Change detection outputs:

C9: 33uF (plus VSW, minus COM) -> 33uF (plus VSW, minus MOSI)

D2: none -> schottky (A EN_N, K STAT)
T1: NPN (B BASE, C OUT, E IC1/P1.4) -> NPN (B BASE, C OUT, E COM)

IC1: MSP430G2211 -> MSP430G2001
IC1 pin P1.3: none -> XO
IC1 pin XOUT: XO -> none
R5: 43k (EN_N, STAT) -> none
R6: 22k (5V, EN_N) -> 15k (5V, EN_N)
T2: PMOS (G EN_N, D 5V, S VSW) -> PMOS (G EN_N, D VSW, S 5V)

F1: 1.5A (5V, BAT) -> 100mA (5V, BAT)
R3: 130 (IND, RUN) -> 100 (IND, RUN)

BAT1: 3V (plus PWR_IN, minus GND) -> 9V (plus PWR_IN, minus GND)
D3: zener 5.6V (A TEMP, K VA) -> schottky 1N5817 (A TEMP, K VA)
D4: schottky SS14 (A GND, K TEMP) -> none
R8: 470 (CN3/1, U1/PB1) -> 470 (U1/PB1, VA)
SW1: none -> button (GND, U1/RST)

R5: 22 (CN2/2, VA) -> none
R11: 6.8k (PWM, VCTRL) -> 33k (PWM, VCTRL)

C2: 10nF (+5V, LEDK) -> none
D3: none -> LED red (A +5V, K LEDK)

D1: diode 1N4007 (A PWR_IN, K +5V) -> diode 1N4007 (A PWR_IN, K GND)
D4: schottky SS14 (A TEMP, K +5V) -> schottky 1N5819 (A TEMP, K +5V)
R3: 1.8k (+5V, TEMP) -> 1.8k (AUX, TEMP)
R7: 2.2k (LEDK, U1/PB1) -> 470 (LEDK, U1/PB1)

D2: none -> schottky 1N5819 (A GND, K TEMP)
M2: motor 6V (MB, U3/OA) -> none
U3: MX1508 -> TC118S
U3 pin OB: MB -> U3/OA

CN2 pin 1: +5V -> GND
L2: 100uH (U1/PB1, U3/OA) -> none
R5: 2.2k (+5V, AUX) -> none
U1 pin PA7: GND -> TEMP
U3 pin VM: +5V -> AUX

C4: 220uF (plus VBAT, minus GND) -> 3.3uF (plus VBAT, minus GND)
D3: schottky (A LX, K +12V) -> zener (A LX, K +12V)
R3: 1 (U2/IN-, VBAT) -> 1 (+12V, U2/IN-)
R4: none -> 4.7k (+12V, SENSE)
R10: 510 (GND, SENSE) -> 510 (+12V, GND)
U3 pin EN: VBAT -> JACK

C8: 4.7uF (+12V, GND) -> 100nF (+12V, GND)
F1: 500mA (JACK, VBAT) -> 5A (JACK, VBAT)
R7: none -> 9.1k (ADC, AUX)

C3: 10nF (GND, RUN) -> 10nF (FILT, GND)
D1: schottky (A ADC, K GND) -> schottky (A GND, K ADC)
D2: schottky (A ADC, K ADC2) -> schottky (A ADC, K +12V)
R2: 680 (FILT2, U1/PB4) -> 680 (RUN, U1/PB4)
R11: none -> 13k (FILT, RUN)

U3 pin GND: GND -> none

**Directions for this task:**
Repeat the records above in full, character for character.

**Output of the exercise:**
C9: 33uF (plus VSW, minus COM) -> 33uF (plus VSW, minus MOSI)

D2: none -> schottky (A EN_N, K STAT)
T1: NPN (B BASE, C OUT, E IC1/P1.4) -> NPN (B BASE, C OUT, E COM)

IC1: MSP430G2211 -> MSP430G2001
IC1 pin P1.3: none -> XO
IC1 pin XOUT: XO -> none
R5: 43k (EN_N, STAT) -> none
R6: 22k (5V, EN_N) -> 15k (5V, EN_N)
T2: PMOS (G EN_N, D 5V, S VSW) -> PMOS (G EN_N, D VSW, S 5V)

F1: 1.5A (5V, BAT) -> 100mA (5V, BAT)
R3: 130 (IND, RUN) -> 100 (IND, RUN)

BAT1: 3V (plus PWR_IN, minus GND) -> 9V (plus PWR_IN, minus GND)
D3: zener 5.6V (A TEMP, K VA) -> schottky 1N5817 (A TEMP, K VA)
D4: schottky SS14 (A GND, K TEMP) -> none
R8: 470 (CN3/1, U1/PB1) -> 470 (U1/PB1, VA)
SW1: none -> button (GND, U1/RST)

R5: 22 (CN2/2, VA) -> none
R11: 6.8k (PWM, VCTRL) -> 33k (PWM, VCTRL)

C2: 10nF (+5V, LEDK) -> none
D3: none -> LED red (A +5V, K LEDK)

D1: diode 1N4007 (A PWR_IN, K +5V) -> diode 1N4007 (A PWR_IN, K GND)
D4: schottky SS14 (A TEMP, K +5V) -> schottky 1N5819 (A TEMP, K +5V)
R3: 1.8k (+5V, TEMP) -> 1.8k (AUX, TEMP)
R7: 2.2k (LEDK, U1/PB1) -> 470 (LEDK, U1/PB1)

D2: none -> schottky 1N5819 (A GND, K TEMP)
M2: motor 6V (MB, U3/OA) -> none
U3: MX1508 -> TC118S
U3 pin OB: MB -> U3/OA

CN2 pin 1: +5V -> GND
L2: 100uH (U1/PB1, U3/OA) -> none
R5: 2.2k (+5V, AUX) -> none
U1 pin PA7: GND -> TEMP
U3 pin VM: +5V -> AUX

C4: 220uF (plus VBAT, minus GND) -> 3.3uF (plus VBAT, minus GND)
D3: schottky (A LX, K +12V) -> zener (A LX, K +12V)
R3: 1 (U2/IN-, VBAT) -> 1 (+12V, U2/IN-)
R4: none -> 4.7k (+12V, SENSE)
R10: 510 (GND, SENSE) -> 510 (+12V, GND)
U3 pin EN: VBAT -> JACK

C8: 4.7uF (+12V, GND) -> 100nF (+12V, GND)
F1: 500mA (JACK, VBAT) -> 5A (JACK, VBAT)
R7: none -> 9.1k (ADC, AUX)

C3: 10nF (GND, RUN) -> 10nF (FILT, GND)
D1: schottky (A ADC, K GND) -> schottky (A GND, K ADC)
D2: schottky (A ADC, K ADC2) -> schottky (A ADC, K +12V)
R2: 680 (FILT2, U1/PB4) -> 680 (RUN, U1/PB4)
R11: none -> 13k (FILT, RUN)

U3 pin GND: GND -> none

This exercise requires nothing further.